Across the entries below, count the lines that contain the word "objects" and reply with that number only.

★ ★ ★

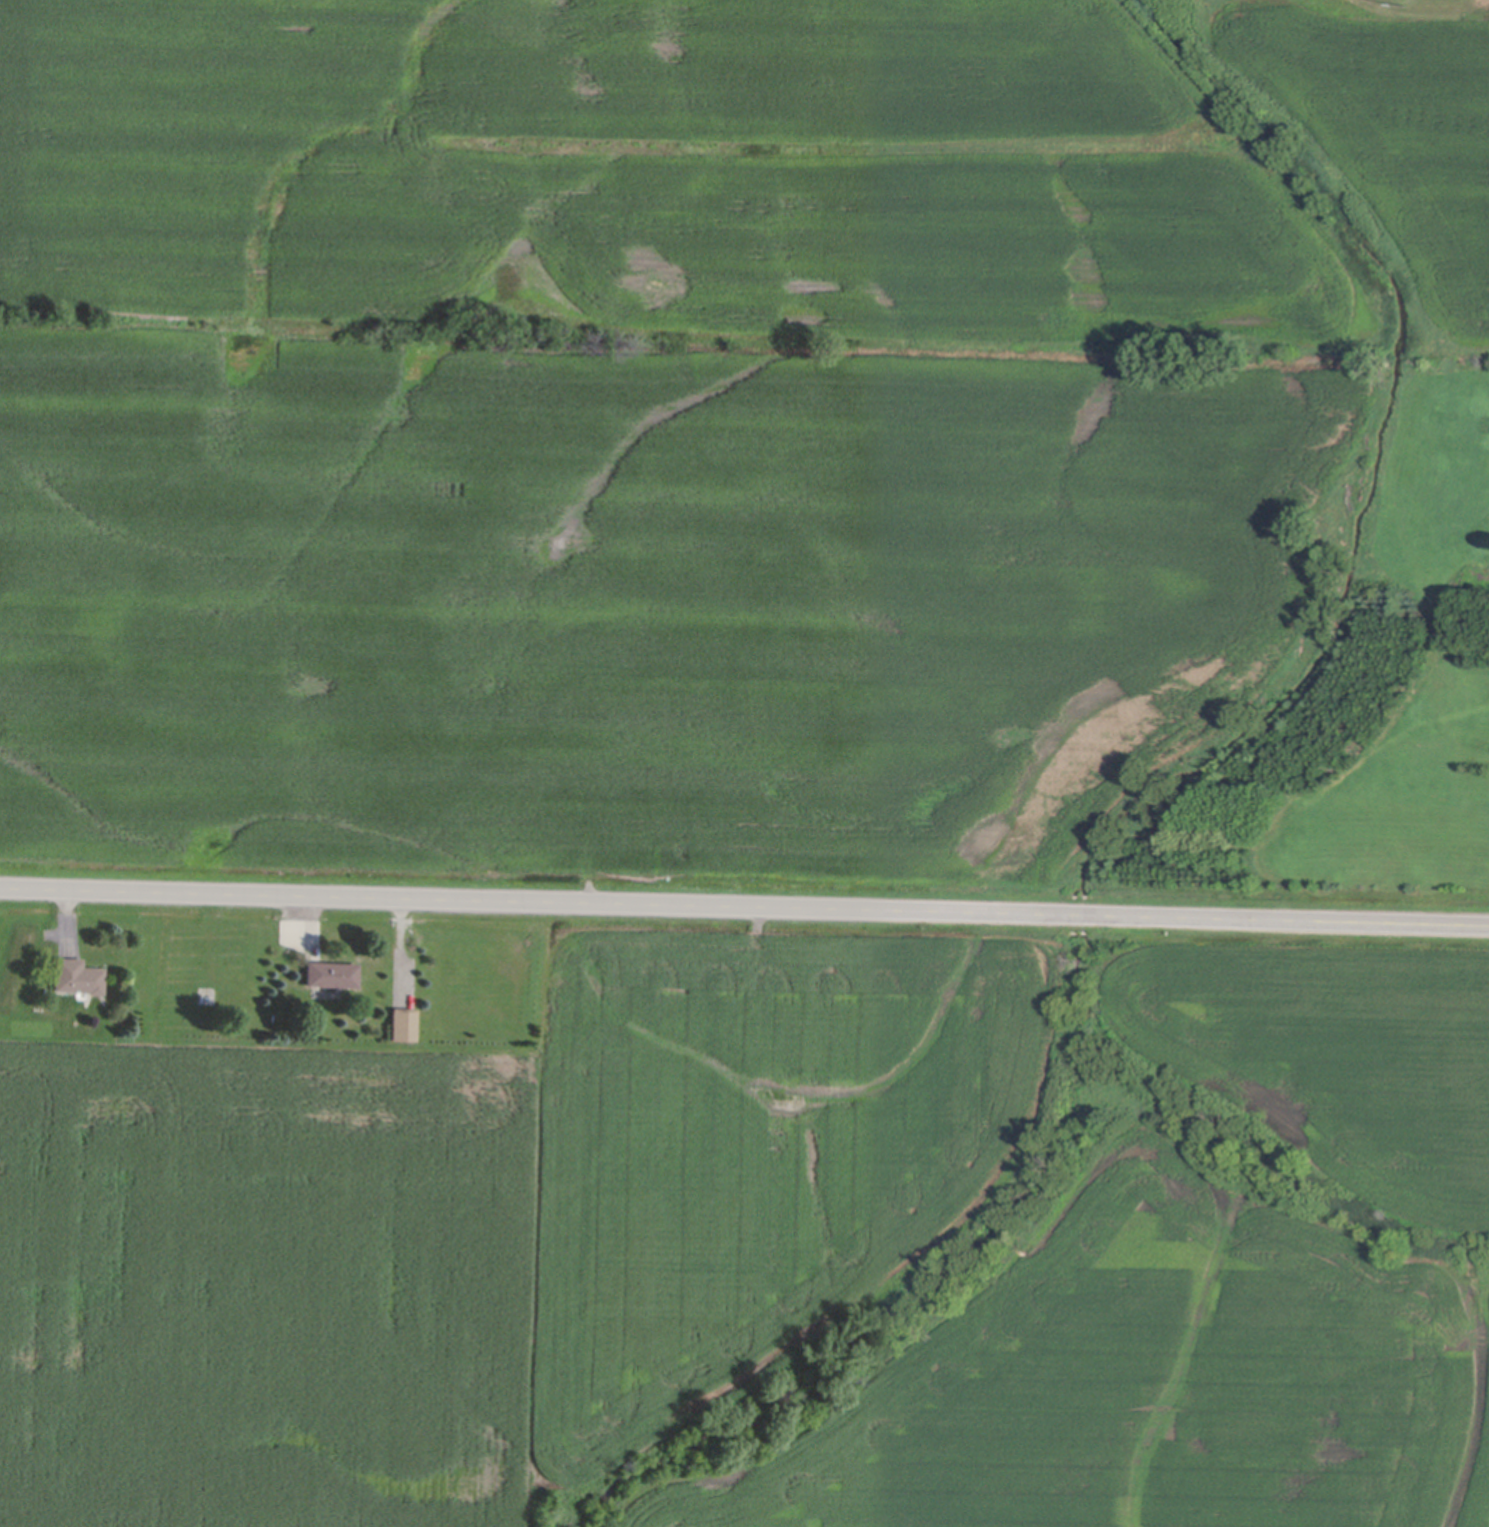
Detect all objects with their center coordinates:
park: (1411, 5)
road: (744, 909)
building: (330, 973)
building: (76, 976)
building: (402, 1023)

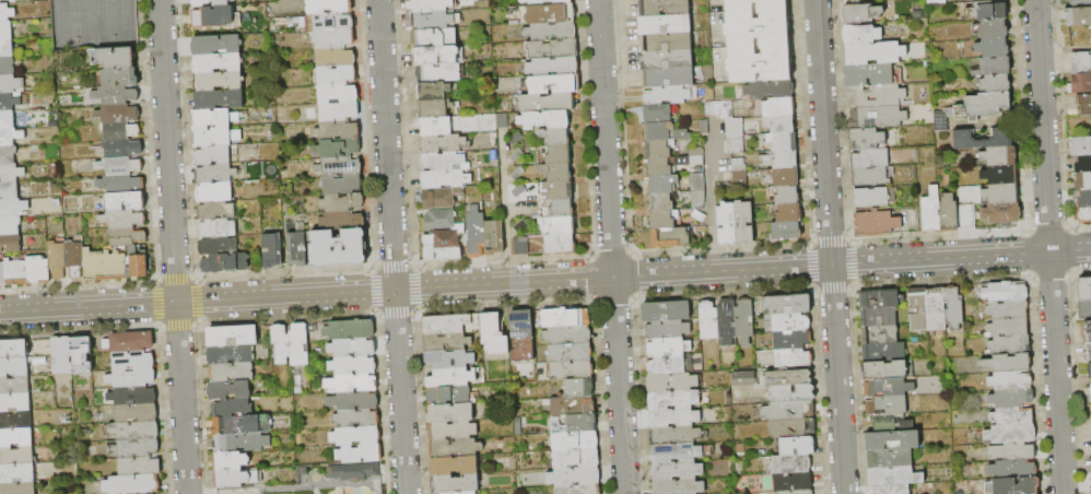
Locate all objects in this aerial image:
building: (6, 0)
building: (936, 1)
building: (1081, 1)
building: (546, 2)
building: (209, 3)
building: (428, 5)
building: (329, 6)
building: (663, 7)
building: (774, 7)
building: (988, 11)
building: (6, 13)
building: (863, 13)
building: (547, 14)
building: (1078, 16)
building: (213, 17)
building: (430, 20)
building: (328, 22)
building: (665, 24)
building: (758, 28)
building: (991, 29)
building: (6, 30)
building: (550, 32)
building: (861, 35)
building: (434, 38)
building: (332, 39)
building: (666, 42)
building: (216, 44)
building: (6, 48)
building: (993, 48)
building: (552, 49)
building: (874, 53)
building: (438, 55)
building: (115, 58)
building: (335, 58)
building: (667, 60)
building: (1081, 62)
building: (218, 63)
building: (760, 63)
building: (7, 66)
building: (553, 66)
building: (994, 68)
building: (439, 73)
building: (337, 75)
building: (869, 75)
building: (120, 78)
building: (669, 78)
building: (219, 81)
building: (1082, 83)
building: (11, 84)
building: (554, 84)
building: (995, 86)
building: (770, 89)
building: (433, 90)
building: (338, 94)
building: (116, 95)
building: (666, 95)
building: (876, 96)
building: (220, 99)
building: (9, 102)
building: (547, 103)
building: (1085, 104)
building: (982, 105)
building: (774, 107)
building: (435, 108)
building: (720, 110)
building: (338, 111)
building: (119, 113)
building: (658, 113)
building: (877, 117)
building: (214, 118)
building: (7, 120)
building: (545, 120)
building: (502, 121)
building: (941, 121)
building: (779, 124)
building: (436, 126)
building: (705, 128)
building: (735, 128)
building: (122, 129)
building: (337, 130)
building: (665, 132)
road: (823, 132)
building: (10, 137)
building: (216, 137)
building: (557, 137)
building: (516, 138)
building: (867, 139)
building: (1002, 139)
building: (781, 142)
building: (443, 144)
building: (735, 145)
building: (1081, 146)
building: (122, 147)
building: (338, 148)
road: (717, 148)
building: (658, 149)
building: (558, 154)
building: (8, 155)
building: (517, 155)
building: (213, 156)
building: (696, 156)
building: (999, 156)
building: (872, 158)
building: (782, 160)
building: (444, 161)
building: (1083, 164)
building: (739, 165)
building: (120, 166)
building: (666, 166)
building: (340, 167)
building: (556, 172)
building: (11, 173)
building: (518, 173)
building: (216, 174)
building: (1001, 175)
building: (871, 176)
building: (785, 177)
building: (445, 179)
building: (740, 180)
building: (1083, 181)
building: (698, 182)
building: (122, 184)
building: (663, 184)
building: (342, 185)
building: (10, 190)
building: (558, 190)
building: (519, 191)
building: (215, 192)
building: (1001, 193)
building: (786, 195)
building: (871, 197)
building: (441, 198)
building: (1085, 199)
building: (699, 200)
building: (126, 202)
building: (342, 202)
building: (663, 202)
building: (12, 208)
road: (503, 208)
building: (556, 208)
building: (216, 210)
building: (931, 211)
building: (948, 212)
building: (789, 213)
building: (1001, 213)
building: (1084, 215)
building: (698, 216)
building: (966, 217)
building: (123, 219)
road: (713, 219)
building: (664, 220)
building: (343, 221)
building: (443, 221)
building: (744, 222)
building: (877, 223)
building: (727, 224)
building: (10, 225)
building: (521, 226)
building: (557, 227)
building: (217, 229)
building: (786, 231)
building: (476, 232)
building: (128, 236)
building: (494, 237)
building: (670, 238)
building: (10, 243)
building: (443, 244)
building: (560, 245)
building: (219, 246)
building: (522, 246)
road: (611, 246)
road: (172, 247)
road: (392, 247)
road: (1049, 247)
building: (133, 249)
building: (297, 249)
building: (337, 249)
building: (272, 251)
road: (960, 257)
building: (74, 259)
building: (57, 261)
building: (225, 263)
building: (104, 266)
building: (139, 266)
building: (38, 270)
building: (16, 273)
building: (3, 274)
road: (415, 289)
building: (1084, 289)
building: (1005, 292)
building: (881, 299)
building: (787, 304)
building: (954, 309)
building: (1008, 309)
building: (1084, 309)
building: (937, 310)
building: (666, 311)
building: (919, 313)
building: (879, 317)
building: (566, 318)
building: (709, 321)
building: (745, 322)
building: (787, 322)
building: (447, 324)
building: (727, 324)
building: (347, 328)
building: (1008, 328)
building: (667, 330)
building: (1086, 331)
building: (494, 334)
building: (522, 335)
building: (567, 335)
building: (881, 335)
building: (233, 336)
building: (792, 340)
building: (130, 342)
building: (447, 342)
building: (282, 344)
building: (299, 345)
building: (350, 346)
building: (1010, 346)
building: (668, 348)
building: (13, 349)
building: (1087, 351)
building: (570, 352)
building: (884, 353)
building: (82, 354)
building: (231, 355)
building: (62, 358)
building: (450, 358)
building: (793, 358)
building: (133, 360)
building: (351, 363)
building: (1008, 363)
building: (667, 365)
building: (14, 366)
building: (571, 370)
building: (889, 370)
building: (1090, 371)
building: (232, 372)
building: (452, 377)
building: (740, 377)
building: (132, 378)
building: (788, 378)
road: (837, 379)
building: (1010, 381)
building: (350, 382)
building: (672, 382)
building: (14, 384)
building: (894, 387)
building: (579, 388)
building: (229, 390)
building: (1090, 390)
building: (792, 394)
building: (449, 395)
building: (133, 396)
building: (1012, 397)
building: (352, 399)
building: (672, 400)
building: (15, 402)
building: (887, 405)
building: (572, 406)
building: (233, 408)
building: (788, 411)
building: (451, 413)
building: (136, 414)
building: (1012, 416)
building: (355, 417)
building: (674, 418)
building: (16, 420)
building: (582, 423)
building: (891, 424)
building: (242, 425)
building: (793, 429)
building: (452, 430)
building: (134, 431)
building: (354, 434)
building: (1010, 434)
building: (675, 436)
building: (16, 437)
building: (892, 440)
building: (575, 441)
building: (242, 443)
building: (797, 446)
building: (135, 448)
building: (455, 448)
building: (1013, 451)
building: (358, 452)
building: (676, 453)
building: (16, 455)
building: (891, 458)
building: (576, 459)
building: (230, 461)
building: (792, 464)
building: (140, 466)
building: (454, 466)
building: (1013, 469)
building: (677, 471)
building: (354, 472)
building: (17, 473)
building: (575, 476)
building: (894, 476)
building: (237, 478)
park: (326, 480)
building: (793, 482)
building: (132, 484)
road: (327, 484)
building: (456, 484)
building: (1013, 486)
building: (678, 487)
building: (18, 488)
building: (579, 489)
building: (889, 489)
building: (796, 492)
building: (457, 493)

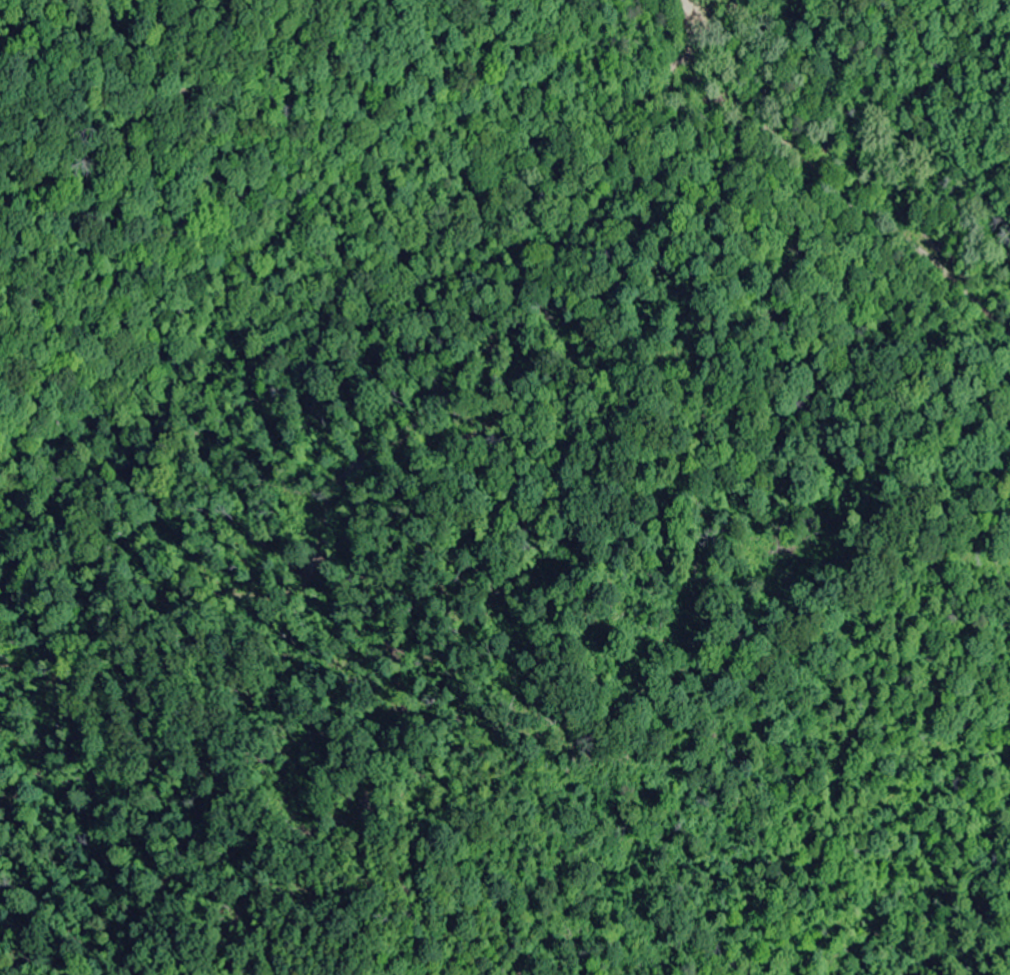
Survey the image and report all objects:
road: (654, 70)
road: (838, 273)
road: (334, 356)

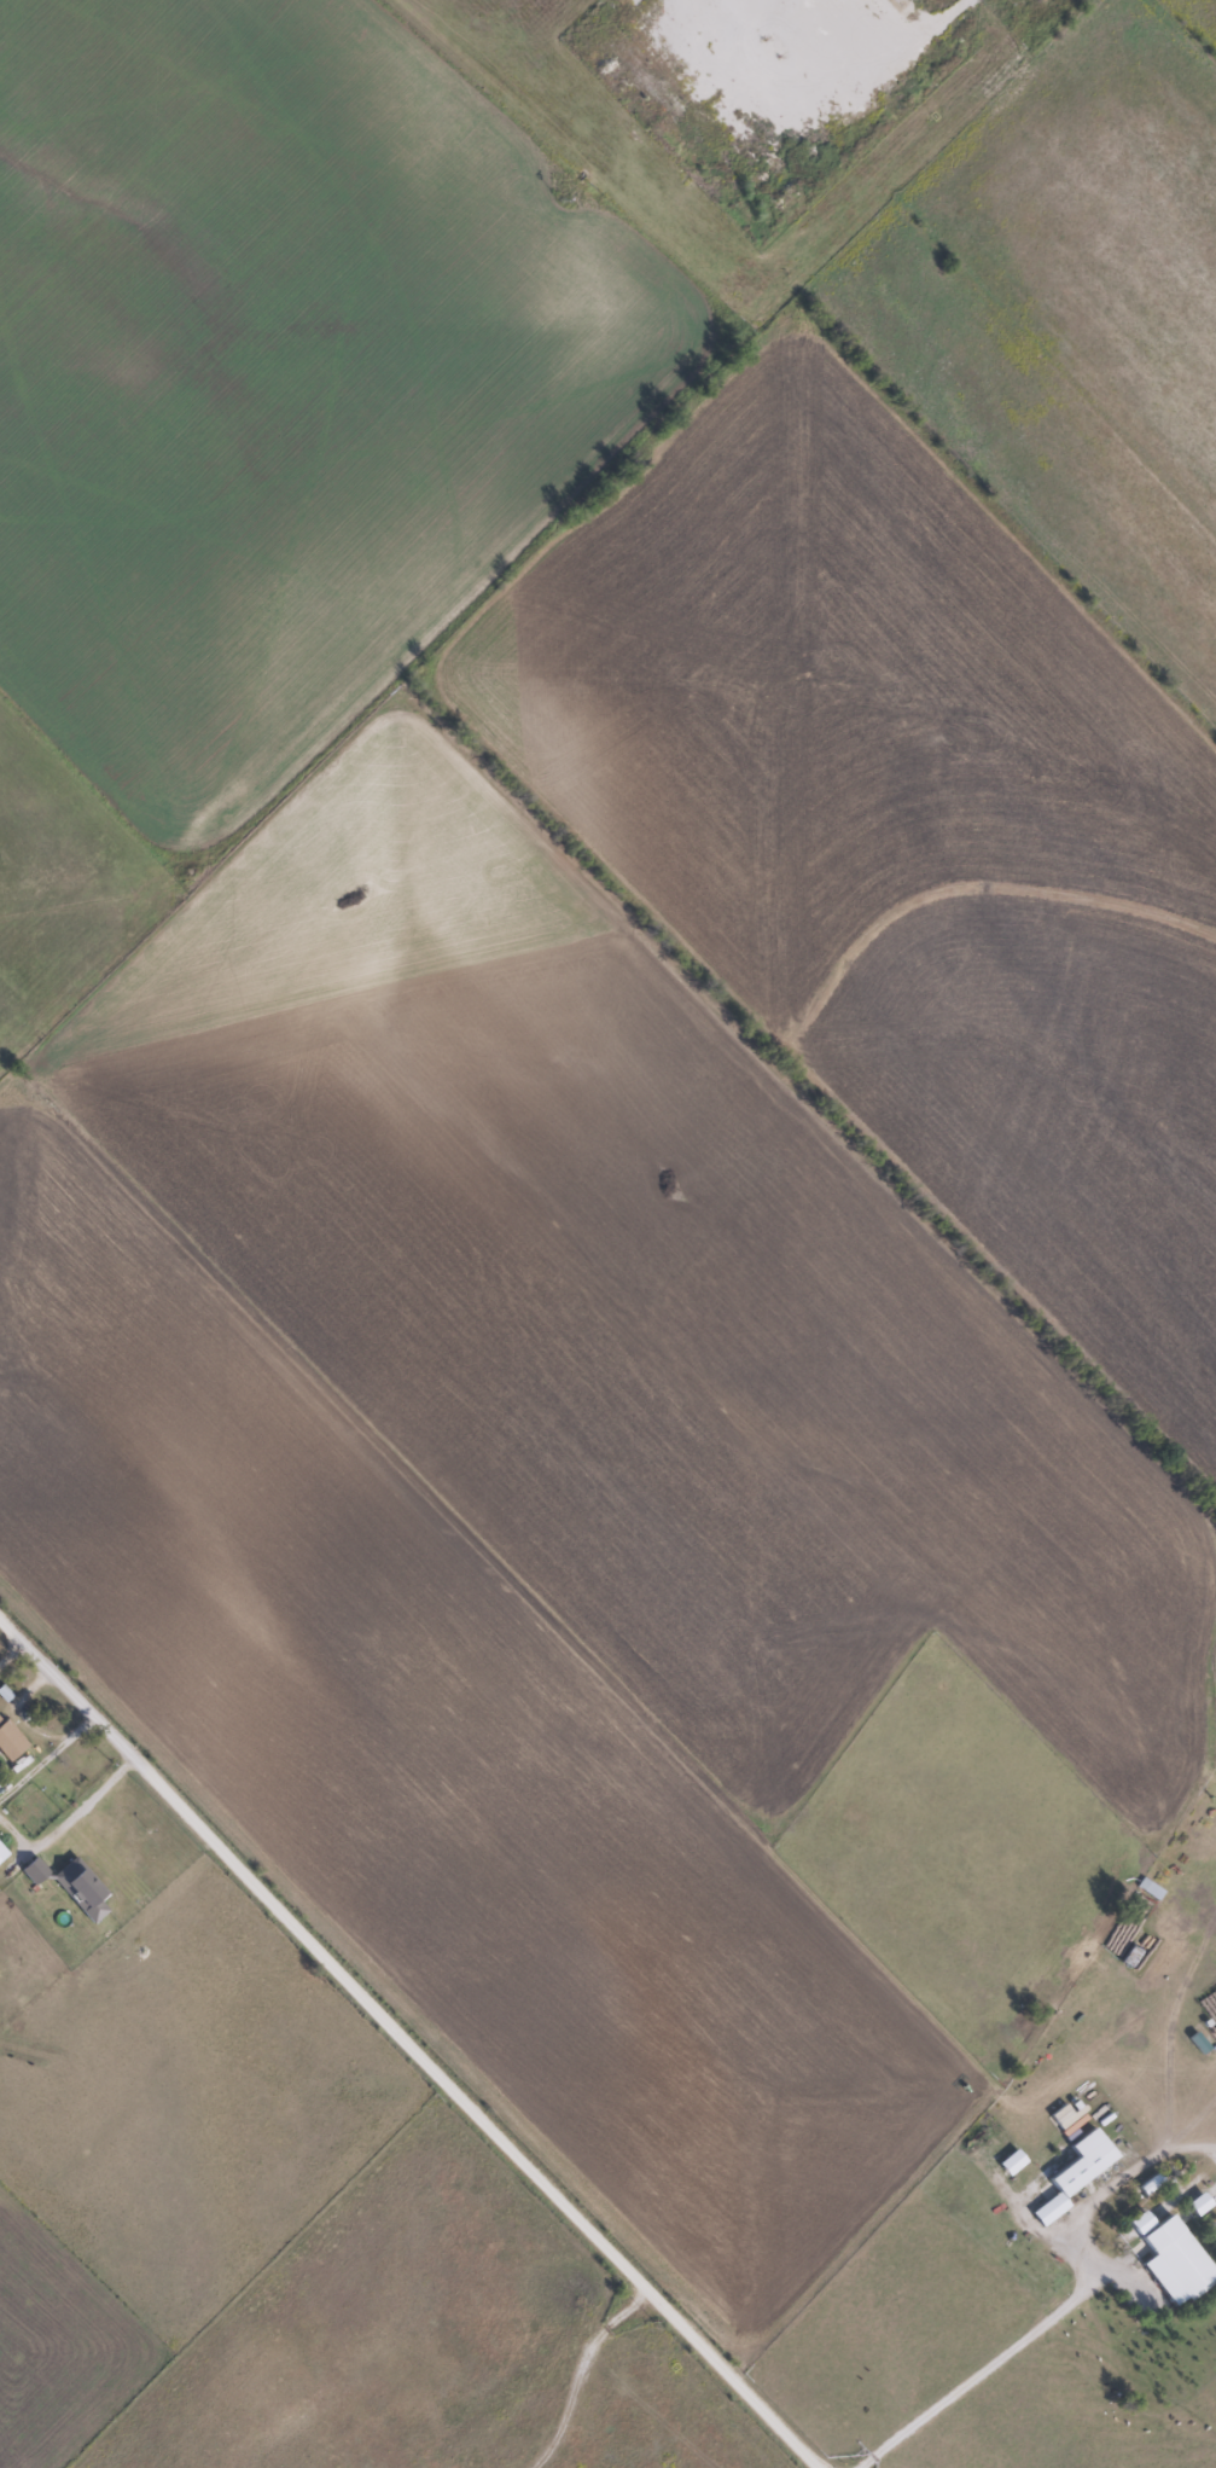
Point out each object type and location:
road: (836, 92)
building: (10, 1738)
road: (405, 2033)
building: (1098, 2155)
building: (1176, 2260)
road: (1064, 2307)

★ ★ ★

▸ **Exercise output**: 3